* **Assignment**
Reproduce every entry that follows word for word, but omit the images.

* **Records from a data source**

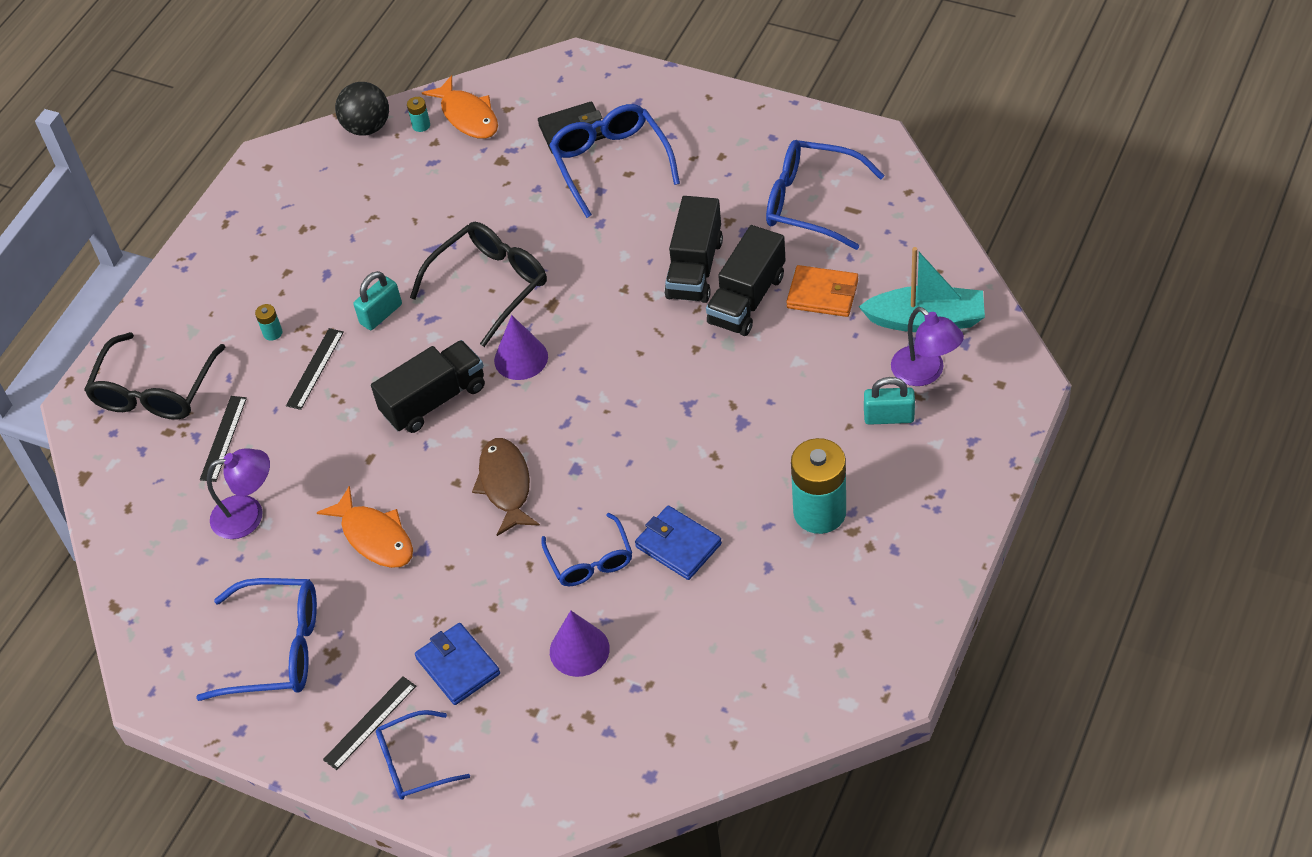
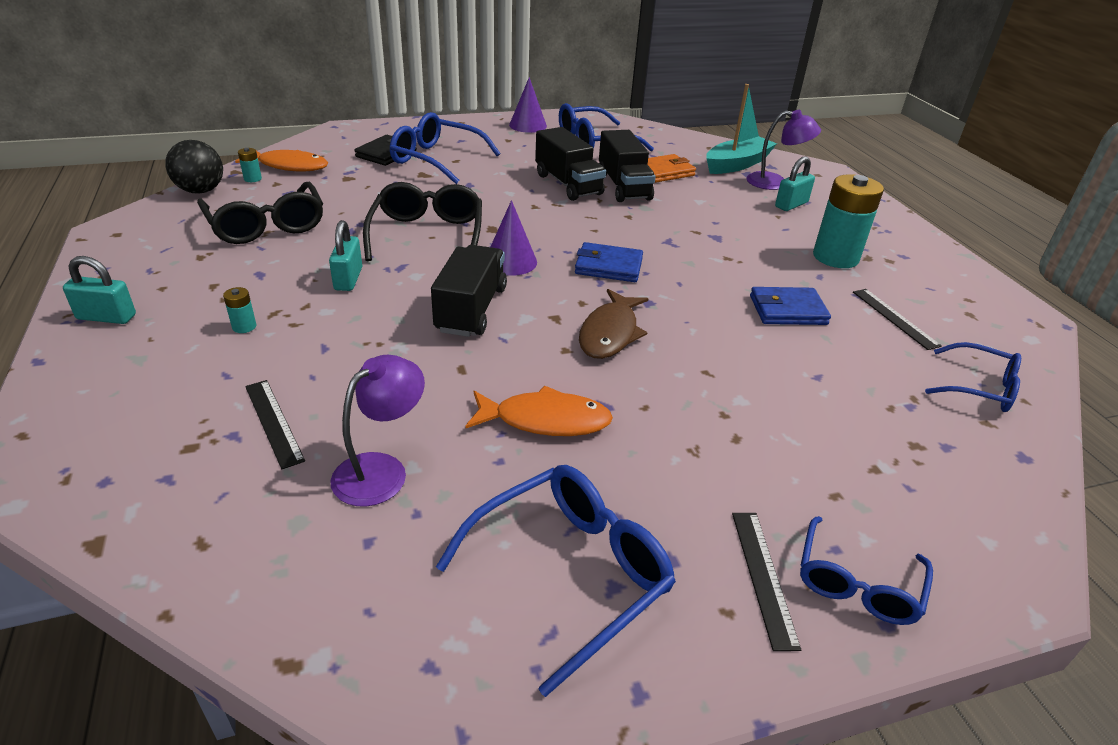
camera: 50 degrees left, 15 degrees down
(155, 391) = (134, 420): black glasses -> black glasses (266, 225)
(200, 274) = (106, 317): none -> turquoise padlock
(315, 368) = (323, 333): black ruler -> black ruler (895, 318)
(458, 666) = (765, 474): blue wallet -> blue wallet (608, 266)
(506, 485) = (610, 333): brown fish -> brown fish turned 105 degrees counterclockwise
(579, 650) = (833, 405): purple cone -> purple cone (528, 125)
(590, 560) = (746, 347): blue glasses -> blue glasses (979, 388)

* **Solution for this exercise**
camera: 50 degrees left, 15 degrees down
(155, 391) = (134, 420): black glasses -> black glasses (266, 225)
(200, 274) = (106, 317): none -> turquoise padlock
(315, 368) = (323, 333): black ruler -> black ruler (895, 318)
(458, 666) = (765, 474): blue wallet -> blue wallet (608, 266)
(506, 485) = (610, 333): brown fish -> brown fish turned 105 degrees counterclockwise
(579, 650) = (833, 405): purple cone -> purple cone (528, 125)
(590, 560) = (746, 347): blue glasses -> blue glasses (979, 388)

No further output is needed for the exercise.